#### SOURCE DATA:
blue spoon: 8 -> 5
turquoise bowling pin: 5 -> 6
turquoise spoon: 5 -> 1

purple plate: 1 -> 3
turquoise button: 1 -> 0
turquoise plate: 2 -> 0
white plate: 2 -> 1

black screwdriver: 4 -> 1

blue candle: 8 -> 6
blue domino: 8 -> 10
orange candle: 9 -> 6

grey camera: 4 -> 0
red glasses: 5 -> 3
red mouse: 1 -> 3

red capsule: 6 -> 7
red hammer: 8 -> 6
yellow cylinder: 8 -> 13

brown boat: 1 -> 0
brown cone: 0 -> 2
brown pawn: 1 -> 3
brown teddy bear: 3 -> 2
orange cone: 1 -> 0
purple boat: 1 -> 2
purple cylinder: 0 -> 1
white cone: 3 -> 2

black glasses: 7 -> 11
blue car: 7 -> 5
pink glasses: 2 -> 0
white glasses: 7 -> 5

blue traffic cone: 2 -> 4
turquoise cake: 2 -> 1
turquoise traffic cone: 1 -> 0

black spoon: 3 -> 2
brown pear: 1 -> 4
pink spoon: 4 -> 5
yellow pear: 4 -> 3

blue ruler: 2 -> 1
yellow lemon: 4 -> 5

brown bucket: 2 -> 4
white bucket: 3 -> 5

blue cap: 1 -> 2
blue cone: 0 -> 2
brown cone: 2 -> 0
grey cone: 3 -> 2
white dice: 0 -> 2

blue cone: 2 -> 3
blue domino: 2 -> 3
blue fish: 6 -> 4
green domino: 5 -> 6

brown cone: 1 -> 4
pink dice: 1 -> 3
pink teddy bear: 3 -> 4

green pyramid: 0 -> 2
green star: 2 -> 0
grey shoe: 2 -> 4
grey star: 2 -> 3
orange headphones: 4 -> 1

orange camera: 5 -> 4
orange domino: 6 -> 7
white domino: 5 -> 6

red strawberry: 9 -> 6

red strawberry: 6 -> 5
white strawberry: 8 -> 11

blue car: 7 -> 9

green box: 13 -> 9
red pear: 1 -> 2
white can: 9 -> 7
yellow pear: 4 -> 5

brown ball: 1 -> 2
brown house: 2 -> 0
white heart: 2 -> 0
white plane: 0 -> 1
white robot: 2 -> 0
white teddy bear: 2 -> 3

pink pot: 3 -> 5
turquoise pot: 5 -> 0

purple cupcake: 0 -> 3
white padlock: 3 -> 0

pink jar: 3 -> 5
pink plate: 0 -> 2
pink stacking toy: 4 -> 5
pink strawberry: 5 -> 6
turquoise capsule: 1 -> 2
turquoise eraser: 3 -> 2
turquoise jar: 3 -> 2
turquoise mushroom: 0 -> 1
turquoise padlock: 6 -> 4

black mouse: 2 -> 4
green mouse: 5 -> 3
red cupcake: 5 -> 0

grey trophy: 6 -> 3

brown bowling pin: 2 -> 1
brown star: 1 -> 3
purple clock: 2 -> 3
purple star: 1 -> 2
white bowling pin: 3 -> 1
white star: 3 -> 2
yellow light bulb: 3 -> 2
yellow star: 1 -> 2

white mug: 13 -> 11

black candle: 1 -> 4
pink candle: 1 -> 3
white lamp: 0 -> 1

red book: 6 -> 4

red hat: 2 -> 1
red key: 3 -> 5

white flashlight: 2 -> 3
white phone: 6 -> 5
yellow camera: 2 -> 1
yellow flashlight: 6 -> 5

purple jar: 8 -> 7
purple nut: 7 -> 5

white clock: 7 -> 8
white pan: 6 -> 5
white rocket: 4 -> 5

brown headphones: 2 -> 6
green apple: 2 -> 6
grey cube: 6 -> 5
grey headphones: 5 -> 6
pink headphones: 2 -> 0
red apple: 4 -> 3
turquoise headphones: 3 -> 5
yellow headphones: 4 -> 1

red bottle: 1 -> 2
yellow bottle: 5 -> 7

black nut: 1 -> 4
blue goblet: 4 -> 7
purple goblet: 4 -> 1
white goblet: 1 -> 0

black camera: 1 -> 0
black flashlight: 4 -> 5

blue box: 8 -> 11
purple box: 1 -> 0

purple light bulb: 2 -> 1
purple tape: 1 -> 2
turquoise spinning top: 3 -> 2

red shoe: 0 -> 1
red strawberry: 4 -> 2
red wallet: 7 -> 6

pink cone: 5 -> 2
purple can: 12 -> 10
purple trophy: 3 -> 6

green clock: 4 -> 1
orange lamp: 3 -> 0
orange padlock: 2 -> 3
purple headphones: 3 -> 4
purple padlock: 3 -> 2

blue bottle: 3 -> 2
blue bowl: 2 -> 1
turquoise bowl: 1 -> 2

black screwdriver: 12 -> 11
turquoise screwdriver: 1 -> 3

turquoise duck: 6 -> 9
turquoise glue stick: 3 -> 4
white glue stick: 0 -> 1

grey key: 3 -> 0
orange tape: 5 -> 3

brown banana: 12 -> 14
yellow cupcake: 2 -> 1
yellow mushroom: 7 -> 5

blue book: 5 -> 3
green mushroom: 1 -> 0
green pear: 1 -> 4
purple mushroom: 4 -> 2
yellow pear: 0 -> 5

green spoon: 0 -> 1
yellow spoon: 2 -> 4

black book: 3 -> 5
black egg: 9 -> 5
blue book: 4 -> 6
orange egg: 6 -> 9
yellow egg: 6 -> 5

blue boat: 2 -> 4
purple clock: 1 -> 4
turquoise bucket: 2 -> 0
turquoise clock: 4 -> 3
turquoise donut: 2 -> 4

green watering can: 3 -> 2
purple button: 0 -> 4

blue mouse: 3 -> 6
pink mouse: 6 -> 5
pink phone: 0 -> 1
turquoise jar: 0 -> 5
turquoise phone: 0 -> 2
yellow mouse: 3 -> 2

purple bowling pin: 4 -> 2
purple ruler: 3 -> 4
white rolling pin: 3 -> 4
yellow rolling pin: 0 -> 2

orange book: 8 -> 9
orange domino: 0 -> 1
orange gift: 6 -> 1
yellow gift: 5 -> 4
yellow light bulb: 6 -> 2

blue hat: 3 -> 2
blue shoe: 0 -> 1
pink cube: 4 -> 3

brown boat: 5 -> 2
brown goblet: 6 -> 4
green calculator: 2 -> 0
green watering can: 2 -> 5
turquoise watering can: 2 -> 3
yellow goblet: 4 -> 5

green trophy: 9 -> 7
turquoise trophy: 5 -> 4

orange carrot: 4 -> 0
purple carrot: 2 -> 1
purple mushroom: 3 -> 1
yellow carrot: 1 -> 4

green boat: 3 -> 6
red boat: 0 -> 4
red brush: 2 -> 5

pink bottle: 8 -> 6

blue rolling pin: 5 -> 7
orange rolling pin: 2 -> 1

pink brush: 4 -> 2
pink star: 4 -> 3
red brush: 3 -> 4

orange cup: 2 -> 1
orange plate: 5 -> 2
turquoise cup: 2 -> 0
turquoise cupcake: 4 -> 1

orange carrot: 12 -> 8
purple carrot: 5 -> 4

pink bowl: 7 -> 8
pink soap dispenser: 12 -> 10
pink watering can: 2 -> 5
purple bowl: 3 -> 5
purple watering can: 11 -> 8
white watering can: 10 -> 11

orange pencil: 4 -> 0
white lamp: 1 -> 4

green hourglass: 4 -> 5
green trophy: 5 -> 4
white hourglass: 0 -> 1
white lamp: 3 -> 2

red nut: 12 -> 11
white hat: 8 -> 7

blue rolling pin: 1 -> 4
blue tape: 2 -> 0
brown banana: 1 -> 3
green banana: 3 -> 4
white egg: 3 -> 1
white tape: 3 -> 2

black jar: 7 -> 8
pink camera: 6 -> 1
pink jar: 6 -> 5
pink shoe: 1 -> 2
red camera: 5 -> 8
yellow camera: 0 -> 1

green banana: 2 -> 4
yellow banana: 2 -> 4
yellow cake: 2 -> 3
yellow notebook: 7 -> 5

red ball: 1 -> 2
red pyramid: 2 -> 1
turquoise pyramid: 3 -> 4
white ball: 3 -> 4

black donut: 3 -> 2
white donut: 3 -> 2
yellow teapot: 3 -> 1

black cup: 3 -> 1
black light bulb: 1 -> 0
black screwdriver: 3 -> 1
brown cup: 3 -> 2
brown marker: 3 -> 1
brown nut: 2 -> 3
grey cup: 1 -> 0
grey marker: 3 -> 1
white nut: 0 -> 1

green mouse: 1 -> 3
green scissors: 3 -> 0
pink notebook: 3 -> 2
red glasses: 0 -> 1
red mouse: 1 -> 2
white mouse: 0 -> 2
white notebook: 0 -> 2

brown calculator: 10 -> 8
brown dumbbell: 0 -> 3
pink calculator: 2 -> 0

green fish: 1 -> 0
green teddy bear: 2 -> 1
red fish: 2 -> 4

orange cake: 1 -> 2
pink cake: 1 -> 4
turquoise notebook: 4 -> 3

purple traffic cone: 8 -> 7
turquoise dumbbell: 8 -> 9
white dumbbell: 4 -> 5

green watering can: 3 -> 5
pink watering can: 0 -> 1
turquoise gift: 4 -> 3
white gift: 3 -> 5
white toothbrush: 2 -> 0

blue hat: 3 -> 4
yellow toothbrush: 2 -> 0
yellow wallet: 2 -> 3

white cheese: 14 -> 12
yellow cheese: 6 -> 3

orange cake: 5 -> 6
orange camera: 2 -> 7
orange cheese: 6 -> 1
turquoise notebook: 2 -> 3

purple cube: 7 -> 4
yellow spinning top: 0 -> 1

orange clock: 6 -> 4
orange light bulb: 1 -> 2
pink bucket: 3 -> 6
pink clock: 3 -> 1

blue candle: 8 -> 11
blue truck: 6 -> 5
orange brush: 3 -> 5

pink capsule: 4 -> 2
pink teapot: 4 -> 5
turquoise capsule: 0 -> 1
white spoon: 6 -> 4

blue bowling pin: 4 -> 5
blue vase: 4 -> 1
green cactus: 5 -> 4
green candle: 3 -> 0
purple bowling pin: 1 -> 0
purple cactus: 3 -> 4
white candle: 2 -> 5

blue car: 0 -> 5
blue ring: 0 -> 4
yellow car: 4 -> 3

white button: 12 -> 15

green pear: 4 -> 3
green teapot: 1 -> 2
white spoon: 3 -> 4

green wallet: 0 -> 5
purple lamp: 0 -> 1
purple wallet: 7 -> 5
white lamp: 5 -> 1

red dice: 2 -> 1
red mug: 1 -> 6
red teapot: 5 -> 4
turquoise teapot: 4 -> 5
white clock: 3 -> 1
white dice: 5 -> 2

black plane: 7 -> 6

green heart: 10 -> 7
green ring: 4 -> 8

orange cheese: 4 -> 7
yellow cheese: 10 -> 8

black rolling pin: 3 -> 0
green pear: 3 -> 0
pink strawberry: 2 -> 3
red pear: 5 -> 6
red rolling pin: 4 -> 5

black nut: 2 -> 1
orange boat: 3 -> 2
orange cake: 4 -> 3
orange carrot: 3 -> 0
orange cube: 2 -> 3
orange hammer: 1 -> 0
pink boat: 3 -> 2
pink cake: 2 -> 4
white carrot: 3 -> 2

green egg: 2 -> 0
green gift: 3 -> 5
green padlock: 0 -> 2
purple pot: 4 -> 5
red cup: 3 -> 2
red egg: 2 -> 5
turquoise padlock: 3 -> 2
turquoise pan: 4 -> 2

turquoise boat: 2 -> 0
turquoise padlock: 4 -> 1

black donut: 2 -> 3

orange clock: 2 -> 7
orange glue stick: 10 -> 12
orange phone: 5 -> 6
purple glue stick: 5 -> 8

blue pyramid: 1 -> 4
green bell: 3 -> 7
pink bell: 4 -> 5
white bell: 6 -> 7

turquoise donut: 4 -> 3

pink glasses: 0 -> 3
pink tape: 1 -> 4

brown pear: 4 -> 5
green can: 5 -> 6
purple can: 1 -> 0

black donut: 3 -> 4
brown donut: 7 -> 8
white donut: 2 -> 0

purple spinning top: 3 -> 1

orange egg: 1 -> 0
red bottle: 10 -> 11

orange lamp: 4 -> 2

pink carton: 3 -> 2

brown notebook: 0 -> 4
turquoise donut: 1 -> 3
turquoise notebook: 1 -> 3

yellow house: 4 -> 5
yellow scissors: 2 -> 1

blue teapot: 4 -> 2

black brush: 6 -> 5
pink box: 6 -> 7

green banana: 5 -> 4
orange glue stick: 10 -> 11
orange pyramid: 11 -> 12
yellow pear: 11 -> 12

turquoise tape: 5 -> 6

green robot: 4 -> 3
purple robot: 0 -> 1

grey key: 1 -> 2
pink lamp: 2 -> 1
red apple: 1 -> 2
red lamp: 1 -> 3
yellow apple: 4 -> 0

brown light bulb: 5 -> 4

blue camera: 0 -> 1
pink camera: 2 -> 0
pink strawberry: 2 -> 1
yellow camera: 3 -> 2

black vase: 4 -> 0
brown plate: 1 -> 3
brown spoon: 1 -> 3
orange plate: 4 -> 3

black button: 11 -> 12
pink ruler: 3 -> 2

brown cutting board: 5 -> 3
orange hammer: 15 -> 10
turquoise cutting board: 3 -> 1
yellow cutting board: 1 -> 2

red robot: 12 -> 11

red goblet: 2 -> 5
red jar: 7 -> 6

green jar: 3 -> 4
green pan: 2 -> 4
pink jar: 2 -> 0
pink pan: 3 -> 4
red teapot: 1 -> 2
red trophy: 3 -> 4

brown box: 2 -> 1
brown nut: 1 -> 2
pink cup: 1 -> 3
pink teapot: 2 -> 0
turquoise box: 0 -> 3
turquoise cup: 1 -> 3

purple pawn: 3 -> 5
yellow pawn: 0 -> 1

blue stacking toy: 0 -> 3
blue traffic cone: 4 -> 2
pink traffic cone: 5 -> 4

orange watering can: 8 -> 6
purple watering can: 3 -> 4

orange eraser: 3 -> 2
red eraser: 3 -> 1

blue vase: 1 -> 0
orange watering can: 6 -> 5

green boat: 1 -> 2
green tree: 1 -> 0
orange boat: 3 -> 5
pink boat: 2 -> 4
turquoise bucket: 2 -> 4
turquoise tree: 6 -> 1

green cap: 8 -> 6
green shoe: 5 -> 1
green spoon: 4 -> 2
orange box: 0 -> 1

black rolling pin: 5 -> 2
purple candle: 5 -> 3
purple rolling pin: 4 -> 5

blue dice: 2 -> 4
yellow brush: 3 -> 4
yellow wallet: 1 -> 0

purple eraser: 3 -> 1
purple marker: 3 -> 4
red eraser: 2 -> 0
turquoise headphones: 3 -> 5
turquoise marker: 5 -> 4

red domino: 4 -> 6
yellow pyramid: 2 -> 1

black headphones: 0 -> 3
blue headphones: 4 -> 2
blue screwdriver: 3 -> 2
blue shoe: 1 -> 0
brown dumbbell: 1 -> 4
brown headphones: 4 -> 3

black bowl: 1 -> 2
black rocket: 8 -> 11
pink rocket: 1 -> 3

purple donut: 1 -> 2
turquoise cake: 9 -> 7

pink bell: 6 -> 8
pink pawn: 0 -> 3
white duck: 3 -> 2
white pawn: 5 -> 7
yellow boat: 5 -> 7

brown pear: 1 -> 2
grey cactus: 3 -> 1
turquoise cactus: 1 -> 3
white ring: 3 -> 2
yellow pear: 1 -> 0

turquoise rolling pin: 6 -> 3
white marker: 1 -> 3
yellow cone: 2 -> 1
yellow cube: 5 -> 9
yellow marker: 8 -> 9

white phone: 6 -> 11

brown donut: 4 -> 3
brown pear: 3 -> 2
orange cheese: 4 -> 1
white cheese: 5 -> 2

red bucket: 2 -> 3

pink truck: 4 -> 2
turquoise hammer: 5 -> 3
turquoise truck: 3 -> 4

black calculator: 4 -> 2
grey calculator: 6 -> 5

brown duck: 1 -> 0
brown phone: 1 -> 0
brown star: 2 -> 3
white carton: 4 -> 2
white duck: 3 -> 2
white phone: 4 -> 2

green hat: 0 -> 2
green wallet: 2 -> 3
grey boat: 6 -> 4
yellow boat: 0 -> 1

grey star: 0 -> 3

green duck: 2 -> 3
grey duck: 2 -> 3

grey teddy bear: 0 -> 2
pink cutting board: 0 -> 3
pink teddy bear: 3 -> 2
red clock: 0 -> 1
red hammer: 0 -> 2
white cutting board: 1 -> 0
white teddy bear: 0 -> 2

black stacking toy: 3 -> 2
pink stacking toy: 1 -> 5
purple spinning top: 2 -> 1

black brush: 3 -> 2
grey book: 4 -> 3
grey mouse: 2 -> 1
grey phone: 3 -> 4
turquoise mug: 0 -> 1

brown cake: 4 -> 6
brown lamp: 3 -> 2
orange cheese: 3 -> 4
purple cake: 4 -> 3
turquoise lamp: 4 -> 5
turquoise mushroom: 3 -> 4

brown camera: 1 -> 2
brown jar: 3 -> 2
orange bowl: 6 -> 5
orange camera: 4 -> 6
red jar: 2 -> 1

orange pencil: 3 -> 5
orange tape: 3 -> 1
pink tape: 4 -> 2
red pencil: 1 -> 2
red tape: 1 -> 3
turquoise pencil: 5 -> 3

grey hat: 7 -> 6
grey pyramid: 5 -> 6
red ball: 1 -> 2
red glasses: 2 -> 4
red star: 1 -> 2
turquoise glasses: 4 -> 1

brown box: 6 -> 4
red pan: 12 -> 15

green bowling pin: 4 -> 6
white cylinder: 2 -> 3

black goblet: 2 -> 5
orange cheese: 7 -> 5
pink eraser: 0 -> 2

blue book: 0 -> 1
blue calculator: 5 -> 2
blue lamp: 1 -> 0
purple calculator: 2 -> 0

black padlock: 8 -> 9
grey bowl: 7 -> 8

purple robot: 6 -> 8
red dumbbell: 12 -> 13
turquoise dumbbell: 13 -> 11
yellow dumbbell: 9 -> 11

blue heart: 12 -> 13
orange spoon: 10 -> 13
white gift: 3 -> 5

#### WHAT YOU SHOULD DO:
Only lines holding the word "rocket" belong in the answer; copy each one from the material.

#### THE COMPLETED TASK:
white rocket: 4 -> 5
black rocket: 8 -> 11
pink rocket: 1 -> 3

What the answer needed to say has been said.